**Supplied information**.
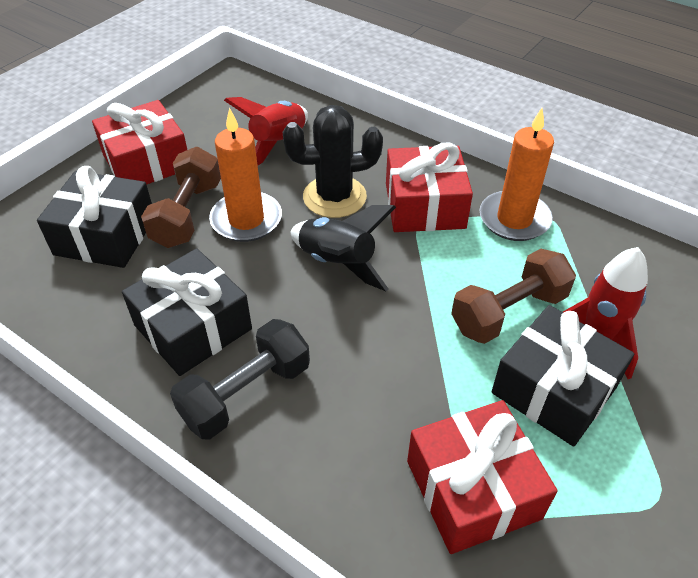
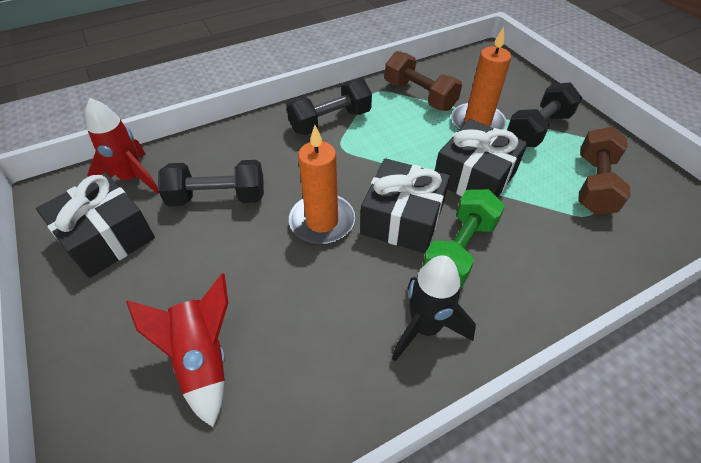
black cactus: 1 -> 0
black dumbbell: 1 -> 3
green dumbbell: 0 -> 1
red gift: 3 -> 0

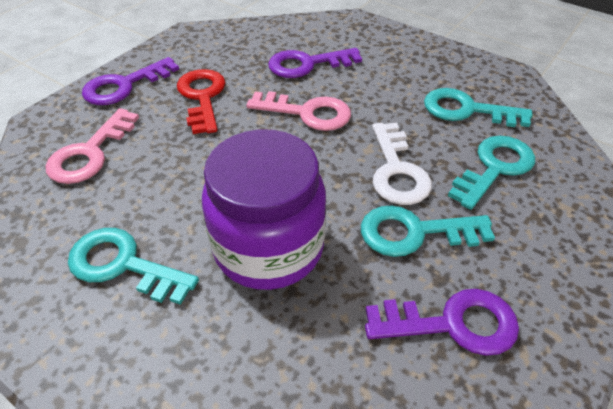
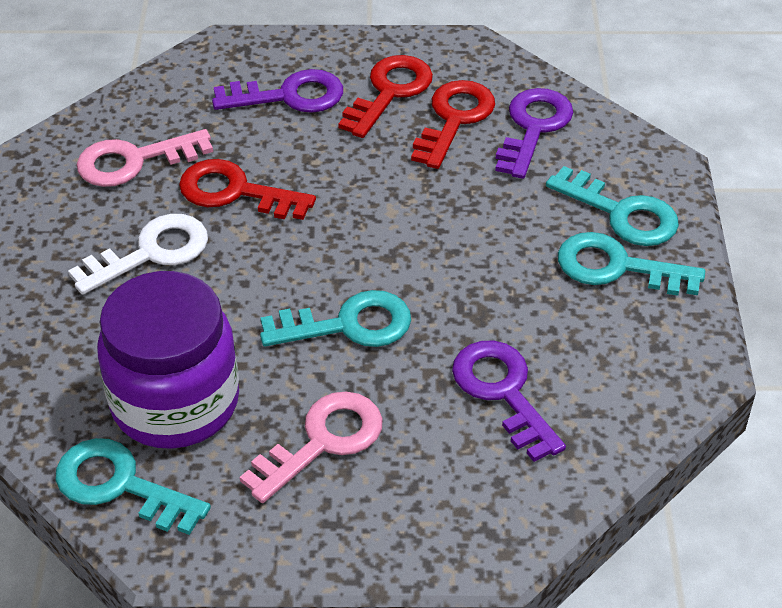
red key: 1 -> 3

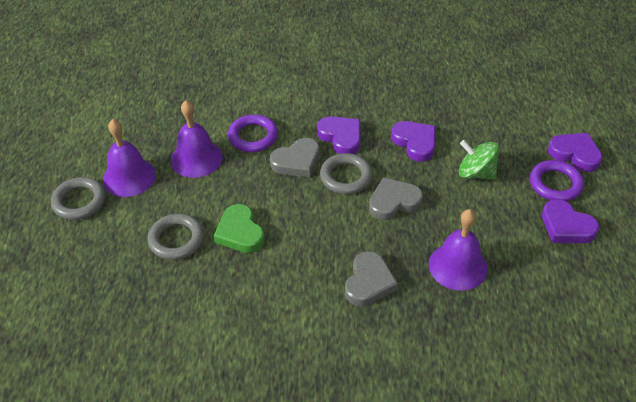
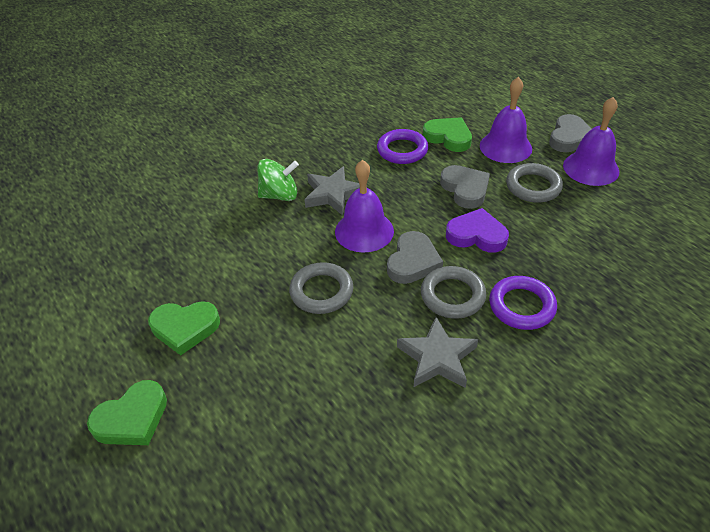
green heart: 1 -> 3
grey star: 0 -> 2
purple heart: 4 -> 1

**Problem description**.
Please reproduce the material above word for word, without its images.

**Expected output**.
black cactus: 1 -> 0
black dumbbell: 1 -> 3
green dumbbell: 0 -> 1
red gift: 3 -> 0

red key: 1 -> 3

green heart: 1 -> 3
grey star: 0 -> 2
purple heart: 4 -> 1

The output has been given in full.